BEGIN

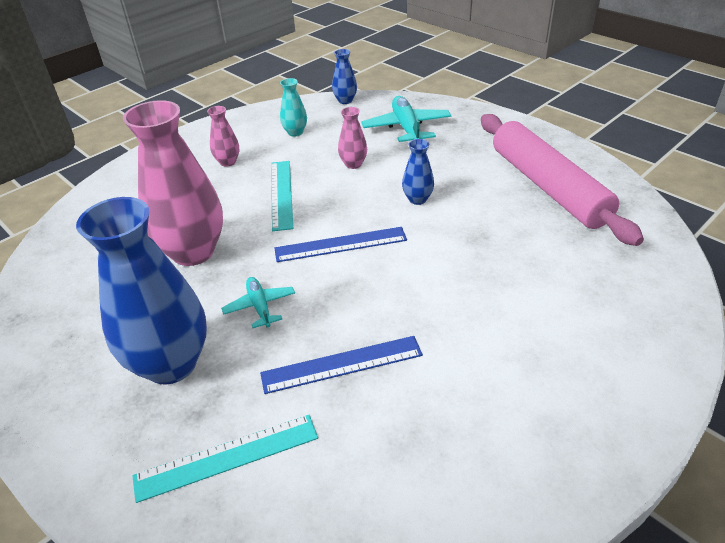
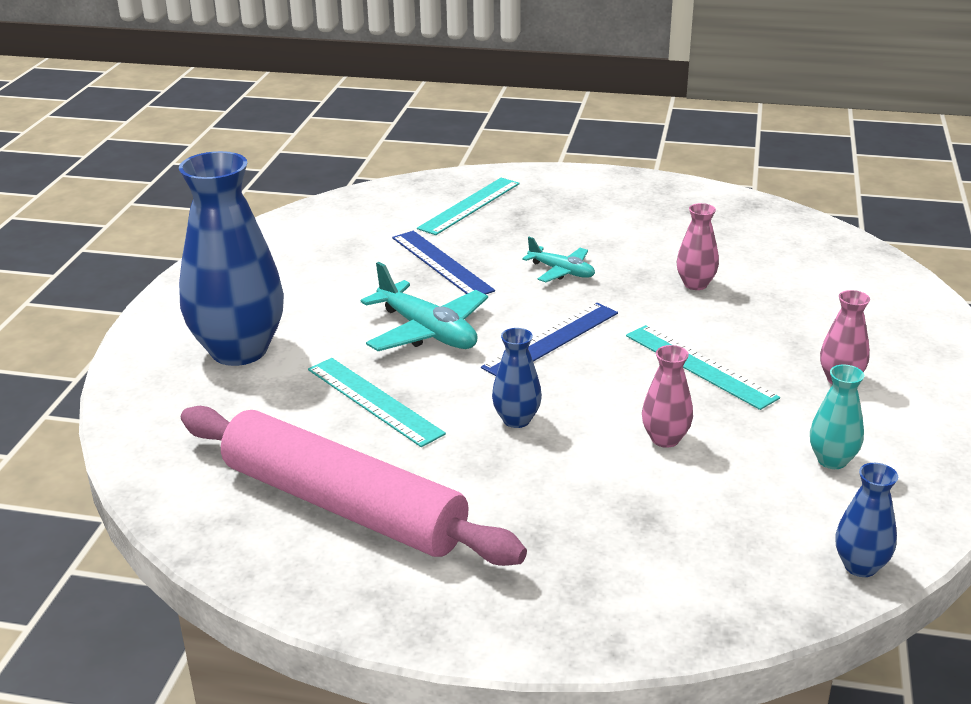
camera: 145 degrees right, 10 degrees down
(171, 364) = (579, 223): blue vase -> blue vase (239, 350)
(193, 252) = (695, 284): pink vase -> pink vase, size x0.45
(342, 364) = (441, 264): blue ruler -> blue ruler turned 75 degrees counterclockwise
(406, 128) = (665, 540): turquoise plane -> turquoise plane (427, 331)
(494, 242) = (374, 401): none -> turquoise ruler

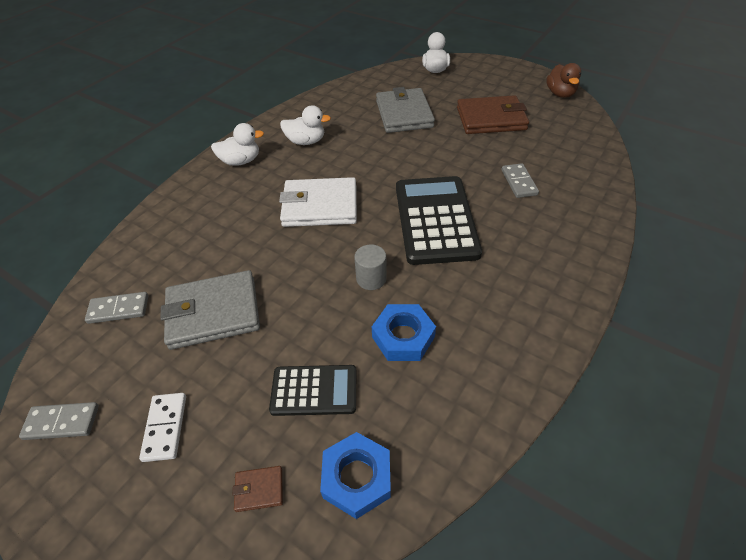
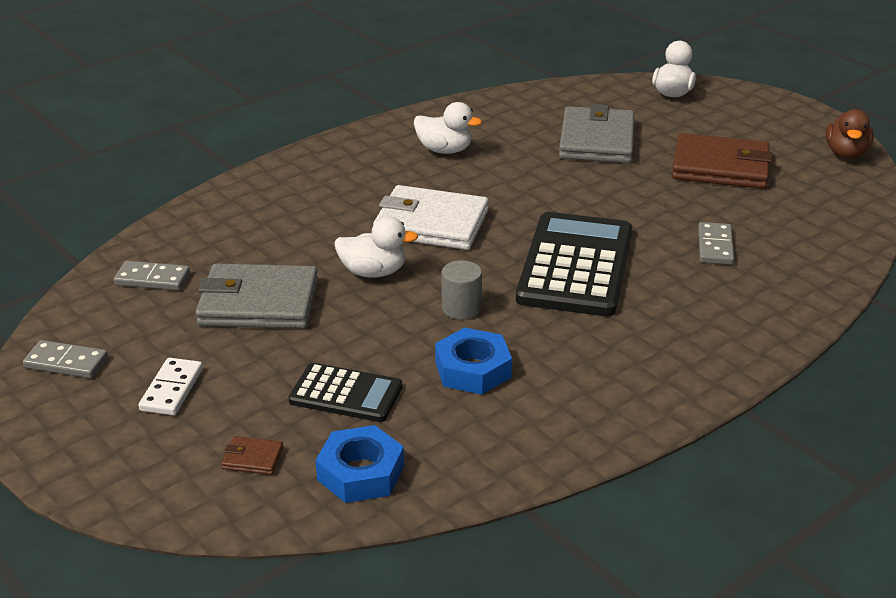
camera: 15 degrees right, 15 degrees down
(241, 161) = (349, 157): white duck -> white duck (373, 272)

END

> _ABOUT THIS TASK_
If a line of the entries above includes the word "vase", count it; then state the total and nothing else.

> _SOLUTION FOR THIS PROBLEM_
2